# SOURCE DATA
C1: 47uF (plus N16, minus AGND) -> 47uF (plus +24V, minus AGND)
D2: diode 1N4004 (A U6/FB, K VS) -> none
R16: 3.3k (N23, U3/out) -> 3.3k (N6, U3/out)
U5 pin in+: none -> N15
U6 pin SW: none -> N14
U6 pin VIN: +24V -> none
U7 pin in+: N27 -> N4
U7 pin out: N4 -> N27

# WORK INSTRUCTIONS
Reproduce the preceding entries exactly and completely.

# ANSWER BOX
C1: 47uF (plus N16, minus AGND) -> 47uF (plus +24V, minus AGND)
D2: diode 1N4004 (A U6/FB, K VS) -> none
R16: 3.3k (N23, U3/out) -> 3.3k (N6, U3/out)
U5 pin in+: none -> N15
U6 pin SW: none -> N14
U6 pin VIN: +24V -> none
U7 pin in+: N27 -> N4
U7 pin out: N4 -> N27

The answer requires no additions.